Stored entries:
══════════════════════════════

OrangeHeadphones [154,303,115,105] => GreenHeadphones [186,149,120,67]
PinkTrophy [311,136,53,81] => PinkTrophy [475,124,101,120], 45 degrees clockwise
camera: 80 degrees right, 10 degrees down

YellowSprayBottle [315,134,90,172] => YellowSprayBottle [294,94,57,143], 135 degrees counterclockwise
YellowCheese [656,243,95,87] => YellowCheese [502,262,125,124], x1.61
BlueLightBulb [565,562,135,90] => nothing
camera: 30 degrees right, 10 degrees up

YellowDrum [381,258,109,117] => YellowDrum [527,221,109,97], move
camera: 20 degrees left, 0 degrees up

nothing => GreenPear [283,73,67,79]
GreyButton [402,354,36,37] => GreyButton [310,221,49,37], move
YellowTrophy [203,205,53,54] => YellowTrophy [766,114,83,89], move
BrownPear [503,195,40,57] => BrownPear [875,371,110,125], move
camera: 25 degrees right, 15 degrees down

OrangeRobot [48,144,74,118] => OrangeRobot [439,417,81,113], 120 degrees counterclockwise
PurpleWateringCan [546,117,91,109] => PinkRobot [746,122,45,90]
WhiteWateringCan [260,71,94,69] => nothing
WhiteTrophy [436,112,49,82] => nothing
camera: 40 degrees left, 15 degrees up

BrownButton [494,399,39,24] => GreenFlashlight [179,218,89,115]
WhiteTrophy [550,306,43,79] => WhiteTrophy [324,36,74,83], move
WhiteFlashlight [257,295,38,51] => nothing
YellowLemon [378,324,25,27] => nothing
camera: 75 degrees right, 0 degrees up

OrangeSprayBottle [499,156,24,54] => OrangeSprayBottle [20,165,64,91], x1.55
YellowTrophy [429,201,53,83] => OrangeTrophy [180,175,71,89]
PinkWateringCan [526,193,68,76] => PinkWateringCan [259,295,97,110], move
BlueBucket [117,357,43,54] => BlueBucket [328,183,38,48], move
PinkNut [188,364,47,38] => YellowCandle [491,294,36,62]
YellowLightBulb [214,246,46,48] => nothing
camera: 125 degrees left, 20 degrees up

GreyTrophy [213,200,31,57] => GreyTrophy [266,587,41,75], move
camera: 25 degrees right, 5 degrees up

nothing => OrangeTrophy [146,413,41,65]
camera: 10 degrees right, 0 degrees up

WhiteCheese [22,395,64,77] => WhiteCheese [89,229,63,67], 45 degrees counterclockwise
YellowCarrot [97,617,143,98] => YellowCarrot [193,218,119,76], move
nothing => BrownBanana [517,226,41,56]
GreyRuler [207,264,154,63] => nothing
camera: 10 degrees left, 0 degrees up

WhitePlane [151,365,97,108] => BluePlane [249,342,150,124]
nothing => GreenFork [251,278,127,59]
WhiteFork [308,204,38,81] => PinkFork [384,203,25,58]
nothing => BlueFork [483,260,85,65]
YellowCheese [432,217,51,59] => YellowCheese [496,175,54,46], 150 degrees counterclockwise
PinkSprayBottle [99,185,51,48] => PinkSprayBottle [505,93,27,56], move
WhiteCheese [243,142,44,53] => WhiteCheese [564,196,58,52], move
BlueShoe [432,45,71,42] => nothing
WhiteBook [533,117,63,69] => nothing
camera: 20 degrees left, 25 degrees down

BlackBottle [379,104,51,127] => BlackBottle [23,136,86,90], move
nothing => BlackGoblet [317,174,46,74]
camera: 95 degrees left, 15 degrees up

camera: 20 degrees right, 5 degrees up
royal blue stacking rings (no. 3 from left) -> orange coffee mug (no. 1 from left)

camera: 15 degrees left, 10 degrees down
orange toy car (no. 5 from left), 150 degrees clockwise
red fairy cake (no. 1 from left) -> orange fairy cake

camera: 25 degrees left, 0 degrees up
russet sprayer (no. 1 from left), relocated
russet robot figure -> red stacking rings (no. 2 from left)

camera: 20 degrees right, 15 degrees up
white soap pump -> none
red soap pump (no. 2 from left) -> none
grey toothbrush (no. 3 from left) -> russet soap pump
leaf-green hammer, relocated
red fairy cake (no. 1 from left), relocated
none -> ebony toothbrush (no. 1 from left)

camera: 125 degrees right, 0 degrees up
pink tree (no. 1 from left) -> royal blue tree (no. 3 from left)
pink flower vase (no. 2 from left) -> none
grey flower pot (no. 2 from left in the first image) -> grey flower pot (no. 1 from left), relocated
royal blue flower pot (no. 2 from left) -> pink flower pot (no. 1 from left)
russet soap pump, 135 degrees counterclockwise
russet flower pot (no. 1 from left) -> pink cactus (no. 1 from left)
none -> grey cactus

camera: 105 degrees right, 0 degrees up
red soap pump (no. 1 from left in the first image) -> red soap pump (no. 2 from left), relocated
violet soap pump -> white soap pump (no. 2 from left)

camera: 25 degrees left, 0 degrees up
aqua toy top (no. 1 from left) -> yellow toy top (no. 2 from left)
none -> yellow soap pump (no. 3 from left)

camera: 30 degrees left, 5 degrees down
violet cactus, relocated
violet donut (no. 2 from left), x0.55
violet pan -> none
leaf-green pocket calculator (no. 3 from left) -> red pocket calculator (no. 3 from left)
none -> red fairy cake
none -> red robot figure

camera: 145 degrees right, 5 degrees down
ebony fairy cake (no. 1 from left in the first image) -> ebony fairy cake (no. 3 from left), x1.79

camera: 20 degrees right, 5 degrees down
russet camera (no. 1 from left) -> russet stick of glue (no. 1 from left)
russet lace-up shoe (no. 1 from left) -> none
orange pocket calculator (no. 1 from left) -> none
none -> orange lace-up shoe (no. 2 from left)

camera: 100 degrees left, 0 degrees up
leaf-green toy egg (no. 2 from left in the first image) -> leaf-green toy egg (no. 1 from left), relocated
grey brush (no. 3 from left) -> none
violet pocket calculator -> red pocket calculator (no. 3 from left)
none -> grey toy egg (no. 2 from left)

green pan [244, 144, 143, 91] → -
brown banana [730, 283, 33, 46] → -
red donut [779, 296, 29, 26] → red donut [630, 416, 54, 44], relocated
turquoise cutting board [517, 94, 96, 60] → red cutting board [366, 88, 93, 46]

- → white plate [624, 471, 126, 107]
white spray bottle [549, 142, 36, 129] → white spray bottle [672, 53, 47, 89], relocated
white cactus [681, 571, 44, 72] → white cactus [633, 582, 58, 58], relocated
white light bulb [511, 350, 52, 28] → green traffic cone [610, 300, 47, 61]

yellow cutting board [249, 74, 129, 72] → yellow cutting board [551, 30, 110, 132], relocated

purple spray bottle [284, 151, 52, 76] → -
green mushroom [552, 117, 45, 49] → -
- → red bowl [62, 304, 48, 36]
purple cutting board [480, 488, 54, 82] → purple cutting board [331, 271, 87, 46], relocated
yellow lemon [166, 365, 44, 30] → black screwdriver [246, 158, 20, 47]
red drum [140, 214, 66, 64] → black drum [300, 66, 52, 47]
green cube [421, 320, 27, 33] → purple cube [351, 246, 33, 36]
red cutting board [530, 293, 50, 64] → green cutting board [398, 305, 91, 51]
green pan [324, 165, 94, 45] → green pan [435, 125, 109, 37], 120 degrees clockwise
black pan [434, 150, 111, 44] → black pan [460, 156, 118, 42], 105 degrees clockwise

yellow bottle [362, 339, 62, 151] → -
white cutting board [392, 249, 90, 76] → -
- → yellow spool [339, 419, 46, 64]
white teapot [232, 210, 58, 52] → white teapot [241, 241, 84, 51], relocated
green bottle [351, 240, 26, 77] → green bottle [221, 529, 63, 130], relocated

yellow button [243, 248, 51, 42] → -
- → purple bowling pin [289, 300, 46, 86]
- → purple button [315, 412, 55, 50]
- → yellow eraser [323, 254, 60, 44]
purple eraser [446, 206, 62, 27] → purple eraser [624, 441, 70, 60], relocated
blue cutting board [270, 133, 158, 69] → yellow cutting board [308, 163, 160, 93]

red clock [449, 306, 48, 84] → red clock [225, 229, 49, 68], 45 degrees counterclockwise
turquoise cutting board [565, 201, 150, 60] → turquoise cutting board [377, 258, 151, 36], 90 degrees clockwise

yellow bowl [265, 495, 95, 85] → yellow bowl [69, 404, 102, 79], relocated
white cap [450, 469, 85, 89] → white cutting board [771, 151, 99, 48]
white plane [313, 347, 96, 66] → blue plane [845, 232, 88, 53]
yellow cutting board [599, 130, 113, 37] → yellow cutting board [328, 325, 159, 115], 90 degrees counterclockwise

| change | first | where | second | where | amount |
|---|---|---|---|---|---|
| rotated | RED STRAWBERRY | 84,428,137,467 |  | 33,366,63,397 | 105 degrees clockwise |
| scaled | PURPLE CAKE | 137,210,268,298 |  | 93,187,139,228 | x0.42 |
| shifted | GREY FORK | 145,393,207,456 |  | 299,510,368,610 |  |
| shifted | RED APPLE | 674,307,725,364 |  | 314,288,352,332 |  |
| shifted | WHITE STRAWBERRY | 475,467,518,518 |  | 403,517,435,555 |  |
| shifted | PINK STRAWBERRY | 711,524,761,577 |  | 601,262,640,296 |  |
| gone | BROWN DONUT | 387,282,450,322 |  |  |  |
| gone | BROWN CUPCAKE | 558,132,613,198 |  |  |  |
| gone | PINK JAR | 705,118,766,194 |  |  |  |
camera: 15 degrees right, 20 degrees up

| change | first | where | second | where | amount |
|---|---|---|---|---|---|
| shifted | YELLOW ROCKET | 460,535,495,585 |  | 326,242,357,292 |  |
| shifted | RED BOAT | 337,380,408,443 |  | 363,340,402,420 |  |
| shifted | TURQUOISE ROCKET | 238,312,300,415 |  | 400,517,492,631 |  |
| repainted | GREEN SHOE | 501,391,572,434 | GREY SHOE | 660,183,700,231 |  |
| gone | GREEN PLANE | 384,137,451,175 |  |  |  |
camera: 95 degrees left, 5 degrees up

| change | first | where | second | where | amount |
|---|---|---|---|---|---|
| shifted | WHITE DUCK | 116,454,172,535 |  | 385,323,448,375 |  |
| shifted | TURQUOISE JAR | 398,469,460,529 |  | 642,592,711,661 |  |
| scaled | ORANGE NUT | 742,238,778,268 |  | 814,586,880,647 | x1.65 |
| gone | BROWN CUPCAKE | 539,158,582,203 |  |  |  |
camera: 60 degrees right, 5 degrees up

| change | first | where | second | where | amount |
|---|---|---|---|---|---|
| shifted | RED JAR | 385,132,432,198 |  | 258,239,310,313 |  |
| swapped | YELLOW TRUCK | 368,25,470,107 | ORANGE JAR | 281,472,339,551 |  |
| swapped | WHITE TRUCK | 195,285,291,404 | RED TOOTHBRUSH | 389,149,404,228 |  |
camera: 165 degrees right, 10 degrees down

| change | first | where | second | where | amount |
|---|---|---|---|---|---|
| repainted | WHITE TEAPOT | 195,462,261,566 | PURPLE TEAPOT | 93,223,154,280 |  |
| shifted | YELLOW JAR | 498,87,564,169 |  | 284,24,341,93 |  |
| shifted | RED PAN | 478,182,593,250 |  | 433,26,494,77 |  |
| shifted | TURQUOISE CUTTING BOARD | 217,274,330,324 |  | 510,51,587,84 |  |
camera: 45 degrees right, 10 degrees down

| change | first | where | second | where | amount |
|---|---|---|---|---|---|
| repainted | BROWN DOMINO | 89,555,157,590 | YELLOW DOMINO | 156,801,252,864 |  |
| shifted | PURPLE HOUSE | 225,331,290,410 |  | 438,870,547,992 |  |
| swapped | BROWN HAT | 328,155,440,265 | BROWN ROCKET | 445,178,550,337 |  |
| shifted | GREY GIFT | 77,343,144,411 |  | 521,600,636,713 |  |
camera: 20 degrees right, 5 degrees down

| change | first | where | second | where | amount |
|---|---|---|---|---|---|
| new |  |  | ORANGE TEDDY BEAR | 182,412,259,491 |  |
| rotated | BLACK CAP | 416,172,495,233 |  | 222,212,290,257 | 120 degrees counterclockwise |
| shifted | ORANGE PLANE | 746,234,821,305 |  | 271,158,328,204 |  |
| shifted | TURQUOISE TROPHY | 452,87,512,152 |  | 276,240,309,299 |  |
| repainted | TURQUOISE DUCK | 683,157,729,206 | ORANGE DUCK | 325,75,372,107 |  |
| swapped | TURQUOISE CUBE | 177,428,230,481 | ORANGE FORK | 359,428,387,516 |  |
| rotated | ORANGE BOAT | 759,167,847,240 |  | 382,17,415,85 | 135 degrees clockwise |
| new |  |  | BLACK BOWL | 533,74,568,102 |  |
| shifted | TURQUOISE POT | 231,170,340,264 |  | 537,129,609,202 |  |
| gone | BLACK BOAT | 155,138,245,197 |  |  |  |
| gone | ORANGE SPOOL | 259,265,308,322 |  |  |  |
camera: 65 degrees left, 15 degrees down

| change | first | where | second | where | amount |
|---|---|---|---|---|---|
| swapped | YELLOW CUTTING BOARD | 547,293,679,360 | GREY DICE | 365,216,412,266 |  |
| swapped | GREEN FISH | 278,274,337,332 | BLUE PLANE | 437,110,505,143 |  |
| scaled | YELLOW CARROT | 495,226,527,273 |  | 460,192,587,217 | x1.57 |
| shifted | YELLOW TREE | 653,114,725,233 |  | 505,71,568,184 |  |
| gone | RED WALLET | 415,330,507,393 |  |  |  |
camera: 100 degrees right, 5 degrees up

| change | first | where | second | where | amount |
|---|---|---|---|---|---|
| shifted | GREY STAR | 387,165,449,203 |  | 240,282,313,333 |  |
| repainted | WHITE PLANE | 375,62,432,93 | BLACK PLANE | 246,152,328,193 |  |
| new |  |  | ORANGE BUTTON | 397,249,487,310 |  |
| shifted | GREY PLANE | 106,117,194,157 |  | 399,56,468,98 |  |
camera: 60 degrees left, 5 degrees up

══════════════════════════════

• [Task directions] In your answer, include only the lines above starting at the line that holds "CUPCAKE | 558,132,613,198" and ending at the line that holds "gone | PINK", copied exactly.

• [Solution to this exercise]
| gone | BROWN CUPCAKE | 558,132,613,198 |  |  |  |
| gone | PINK JAR | 705,118,766,194 |  |  |  |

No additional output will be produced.